# Your objective
Output each entry verbatim. Leave the images out.

--- START ---

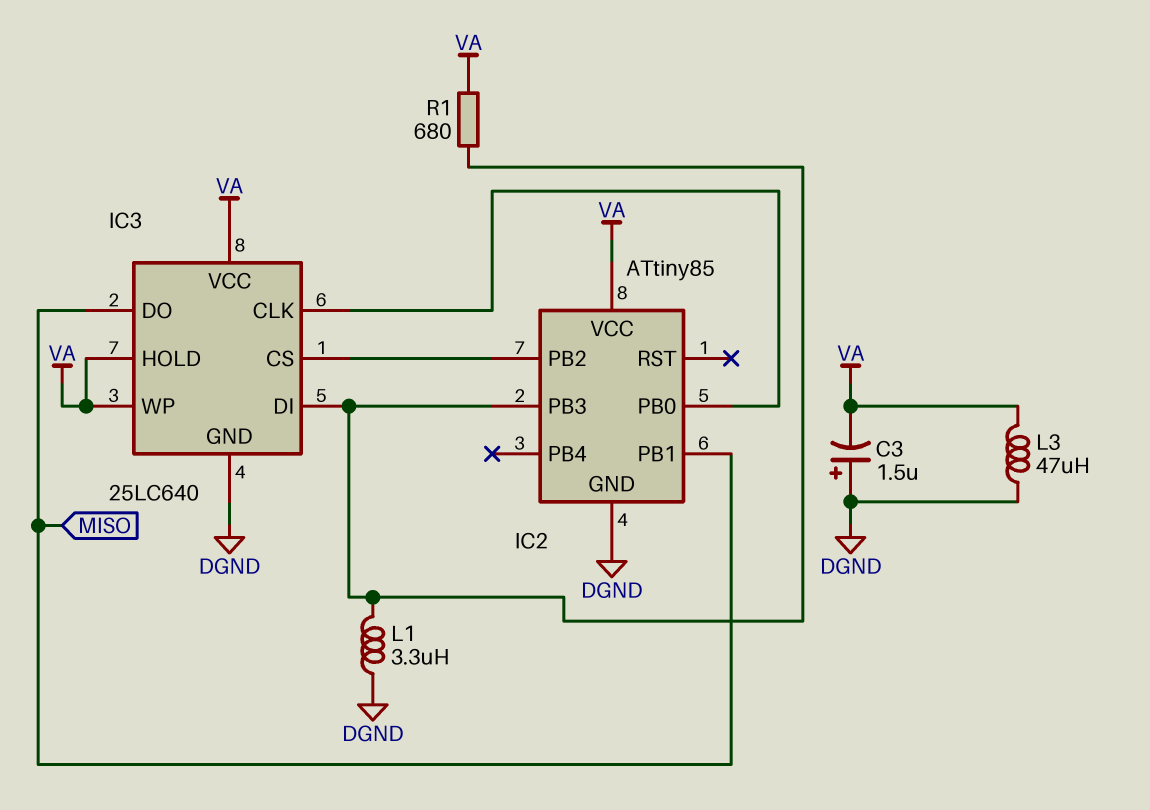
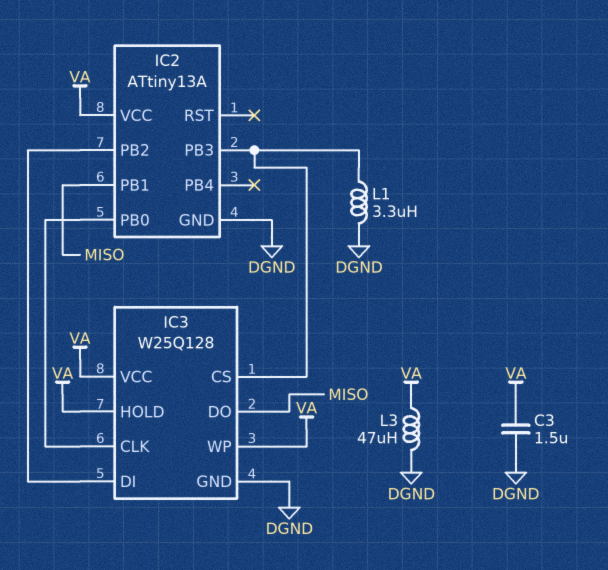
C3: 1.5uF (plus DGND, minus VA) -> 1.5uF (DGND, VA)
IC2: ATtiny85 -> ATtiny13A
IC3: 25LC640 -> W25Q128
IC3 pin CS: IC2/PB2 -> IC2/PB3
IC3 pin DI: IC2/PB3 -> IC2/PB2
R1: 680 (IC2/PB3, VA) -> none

--- END ---

# Result
C3: 1.5uF (plus DGND, minus VA) -> 1.5uF (DGND, VA)
IC2: ATtiny85 -> ATtiny13A
IC3: 25LC640 -> W25Q128
IC3 pin CS: IC2/PB2 -> IC2/PB3
IC3 pin DI: IC2/PB3 -> IC2/PB2
R1: 680 (IC2/PB3, VA) -> none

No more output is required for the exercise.